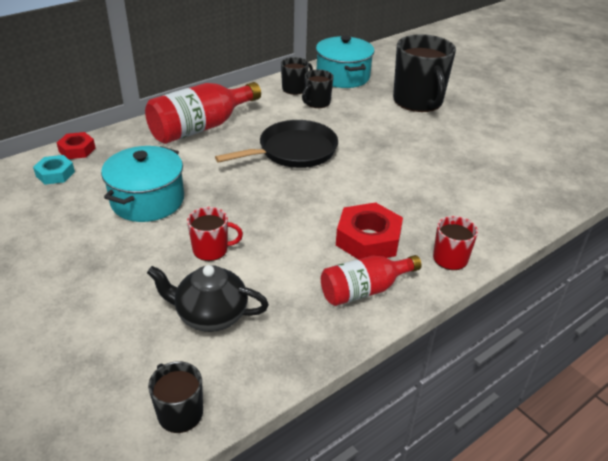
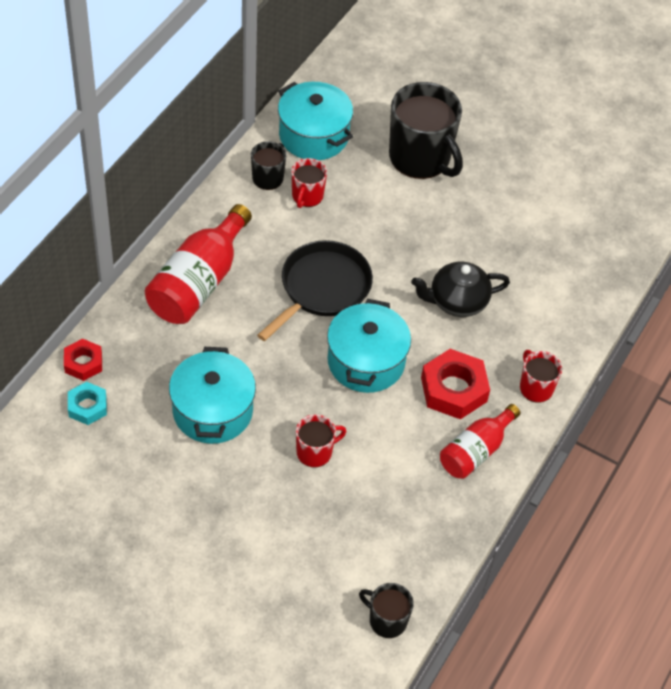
camera: 25 degrees left, 15 degrees up
(210, 315) = (357, 523): black teapot -> black teapot (457, 301)
(299, 201) = (366, 361): none -> turquoise pot
(317, 102) = (307, 196): black mug -> red mug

• **What you have to do**: Only the lines holding the word "black" belong in the answer; copy them from the listing above.

• **Output for this task**:
(210, 315) = (357, 523): black teapot -> black teapot (457, 301)
(317, 102) = (307, 196): black mug -> red mug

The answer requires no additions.